● Problem details:
Copy exactly the lines of the material below that run from the one containing "C1: 4.7uF (GND, VEXT) -> 330uF (GND, VEXT)" through the one containing "U16: XNOR (in". Copy no other lines.

● Data for this exercise:
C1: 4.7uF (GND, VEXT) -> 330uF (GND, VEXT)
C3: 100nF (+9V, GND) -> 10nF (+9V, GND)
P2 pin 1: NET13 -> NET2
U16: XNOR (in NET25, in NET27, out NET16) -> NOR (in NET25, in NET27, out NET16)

* * *

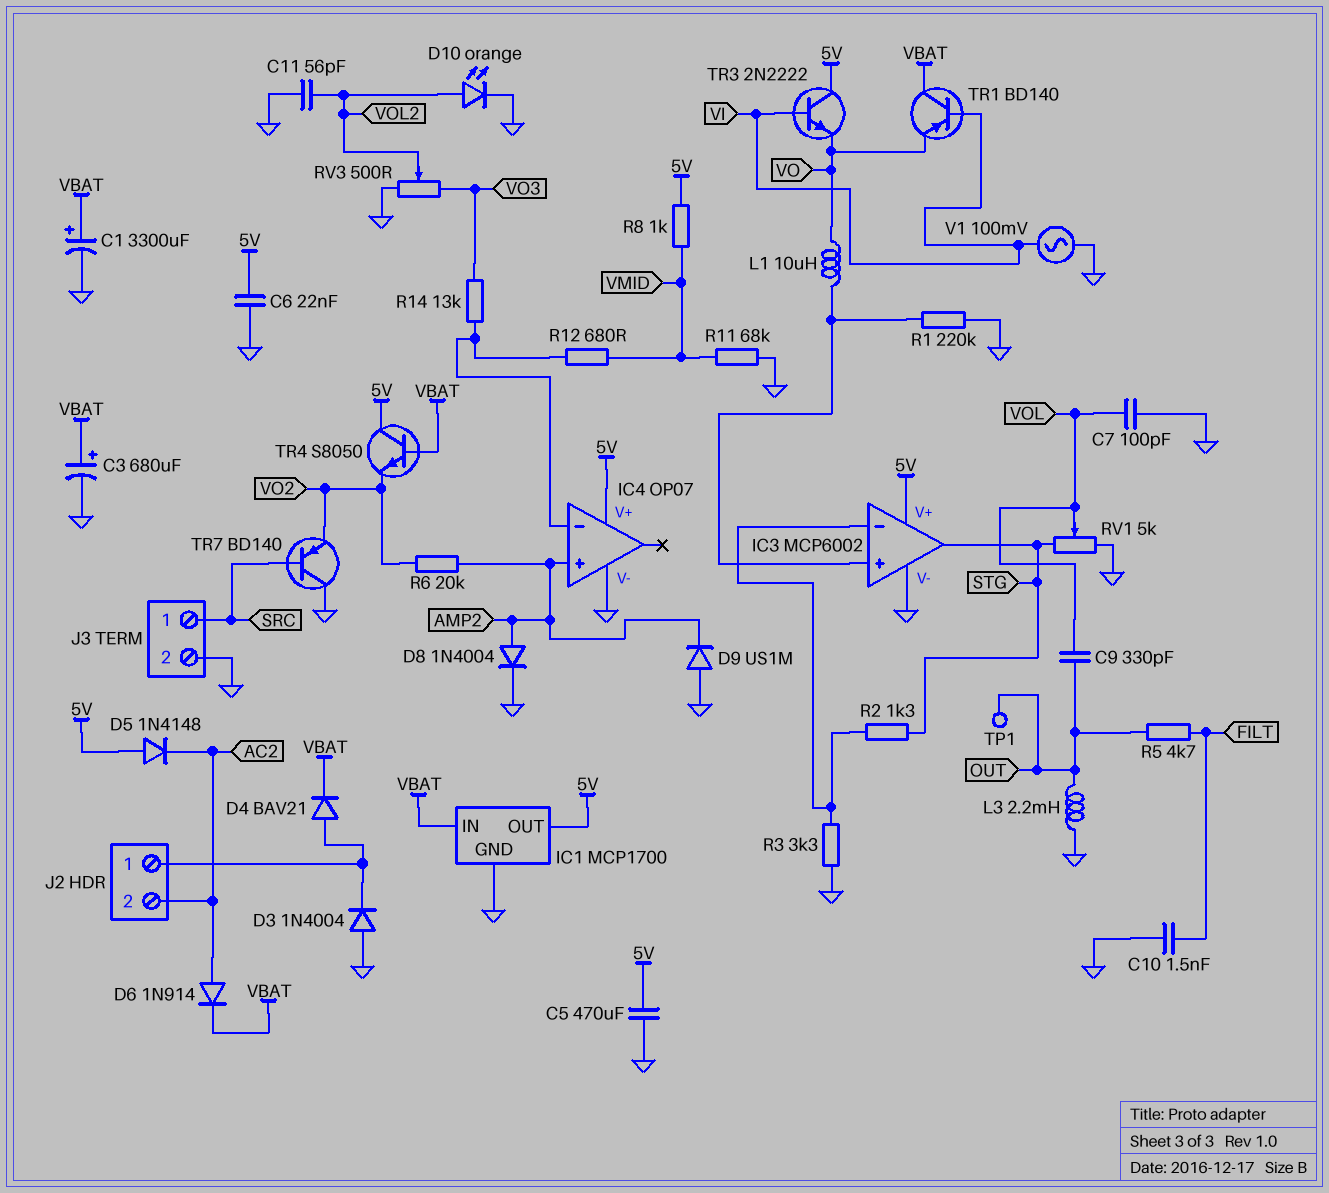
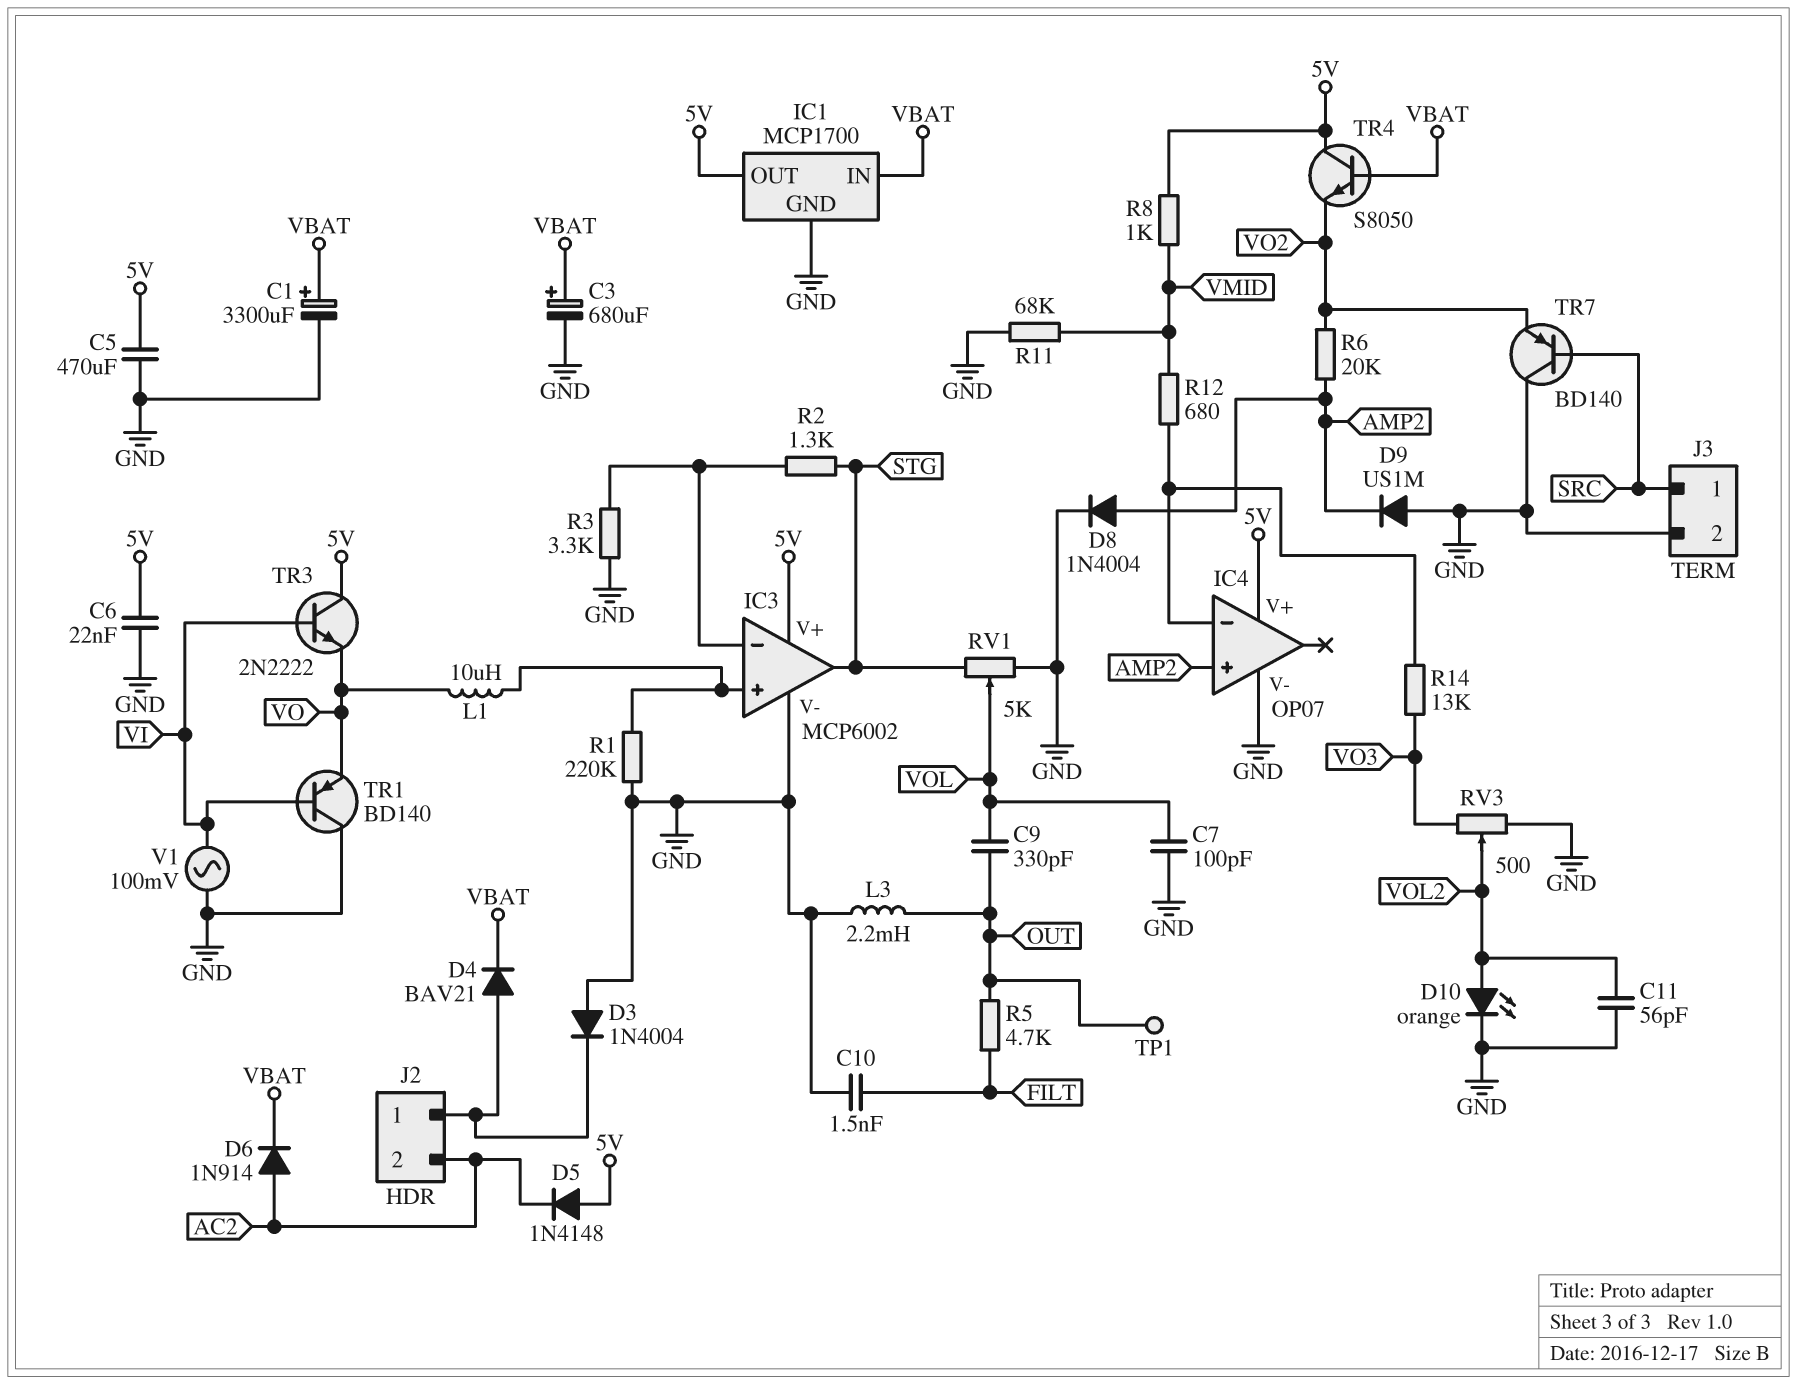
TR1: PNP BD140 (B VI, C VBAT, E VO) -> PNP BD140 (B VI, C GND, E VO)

==

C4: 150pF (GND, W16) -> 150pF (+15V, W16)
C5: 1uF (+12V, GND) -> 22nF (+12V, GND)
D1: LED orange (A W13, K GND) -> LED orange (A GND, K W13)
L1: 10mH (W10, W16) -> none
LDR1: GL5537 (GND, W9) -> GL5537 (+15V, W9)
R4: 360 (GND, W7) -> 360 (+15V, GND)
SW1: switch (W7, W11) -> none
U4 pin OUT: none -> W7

● Output for this exercise:
C1: 4.7uF (GND, VEXT) -> 330uF (GND, VEXT)
C3: 100nF (+9V, GND) -> 10nF (+9V, GND)
P2 pin 1: NET13 -> NET2
U16: XNOR (in NET25, in NET27, out NET16) -> NOR (in NET25, in NET27, out NET16)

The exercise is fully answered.